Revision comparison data
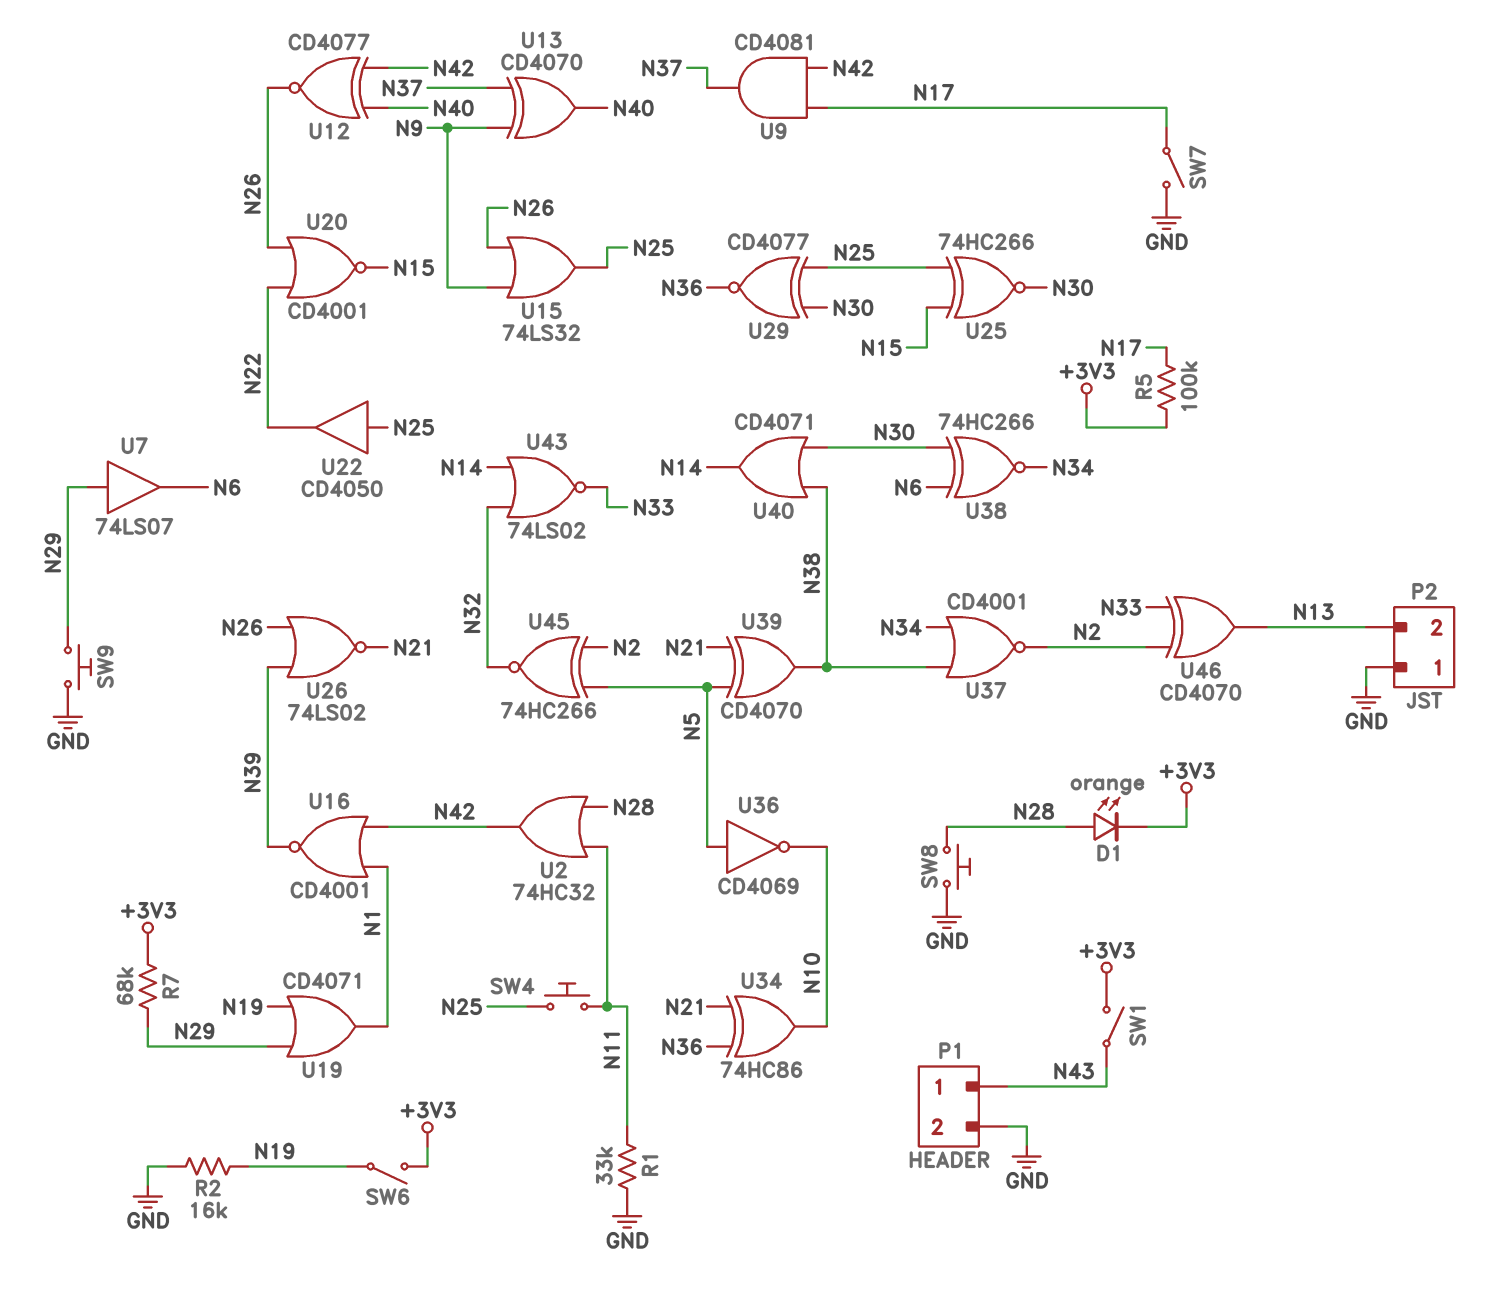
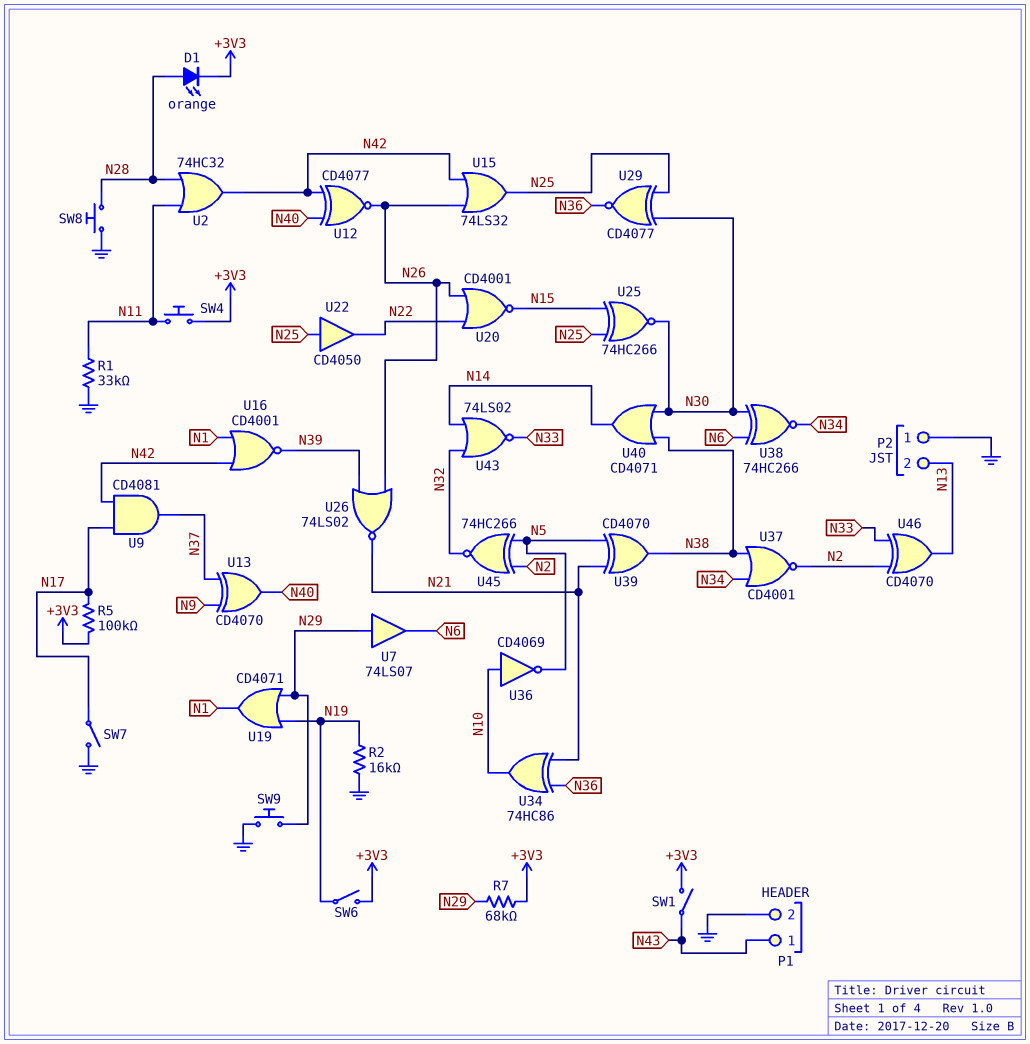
SW4: button (N11, N25) -> button (+3V3, N11)
U15: OR 74LS32 (in N9, in N26, out N25) -> OR 74LS32 (in N26, in N42, out N25)
U36: NOT CD4069 (in N5, out N10) -> NOT CD4069 (in N10, out N5)

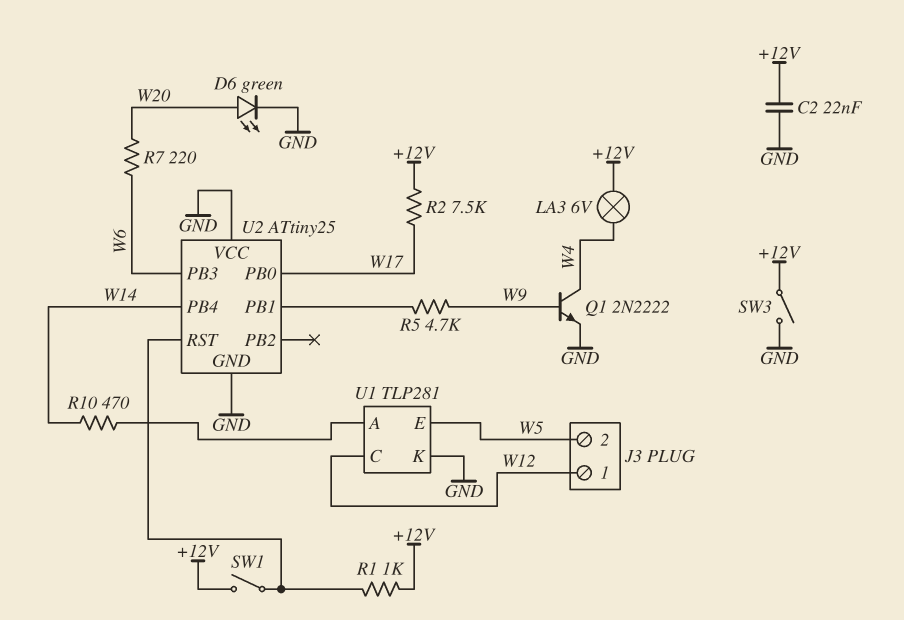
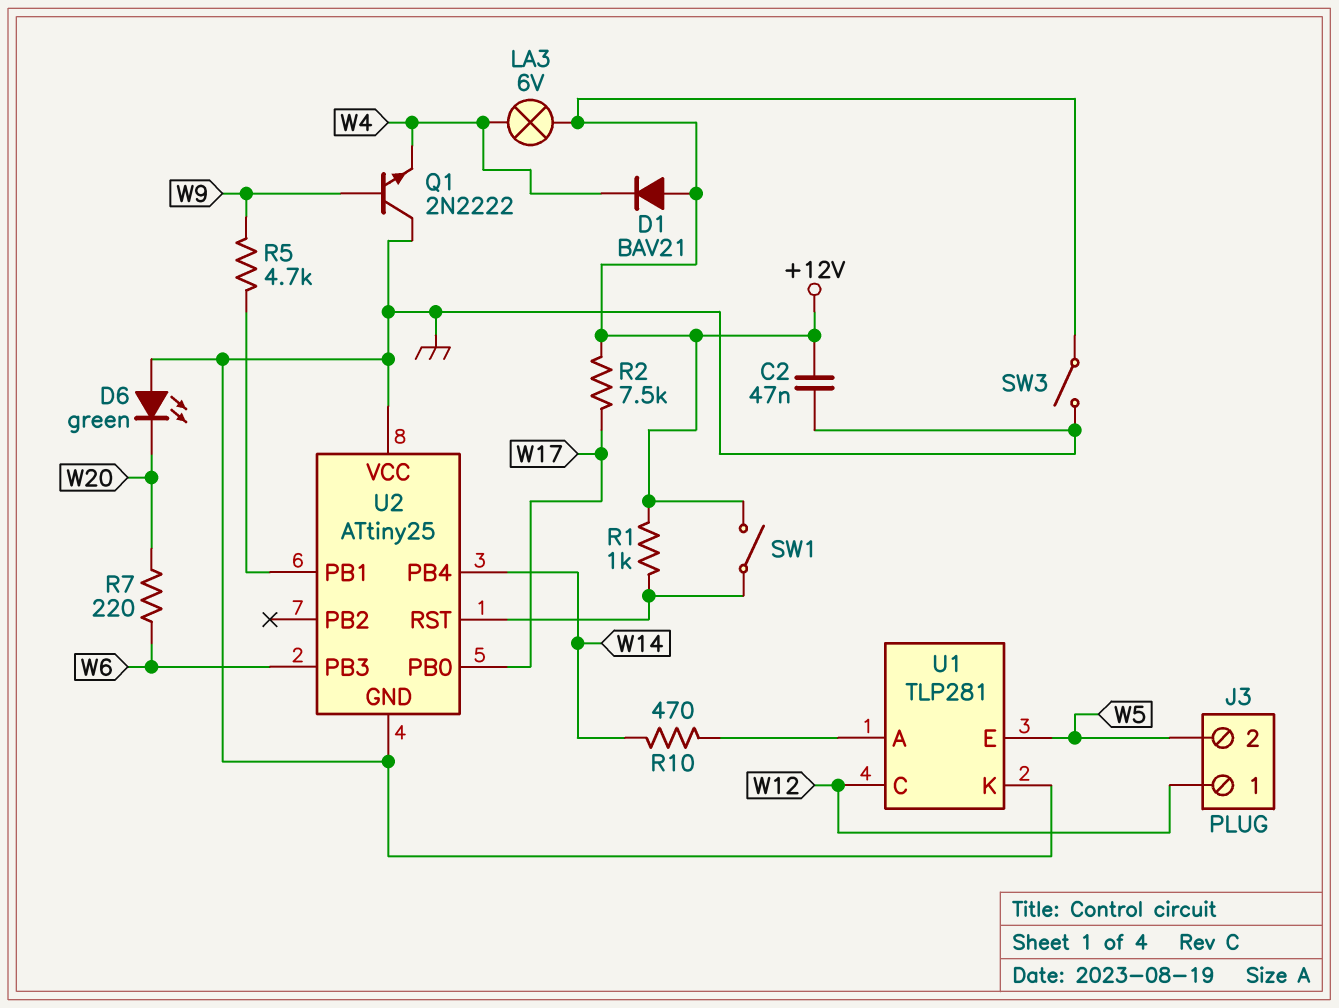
C2: 22nF (+12V, GND) -> 47nF (+12V, GND)
D1: none -> diode BAV21 (A +12V, K W4)
D6: LED green (A W20, K GND) -> LED green (A GND, K W20)
Q1: NPN 2N2222 (B W9, C W4, E GND) -> NPN 2N2222 (B W9, C GND, E W4)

▸ Your assignment:
Please print each record above again exactly, but omit any pictures.

▸ Solution for this problem:
SW4: button (N11, N25) -> button (+3V3, N11)
U15: OR 74LS32 (in N9, in N26, out N25) -> OR 74LS32 (in N26, in N42, out N25)
U36: NOT CD4069 (in N5, out N10) -> NOT CD4069 (in N10, out N5)

C2: 22nF (+12V, GND) -> 47nF (+12V, GND)
D1: none -> diode BAV21 (A +12V, K W4)
D6: LED green (A W20, K GND) -> LED green (A GND, K W20)
Q1: NPN 2N2222 (B W9, C W4, E GND) -> NPN 2N2222 (B W9, C GND, E W4)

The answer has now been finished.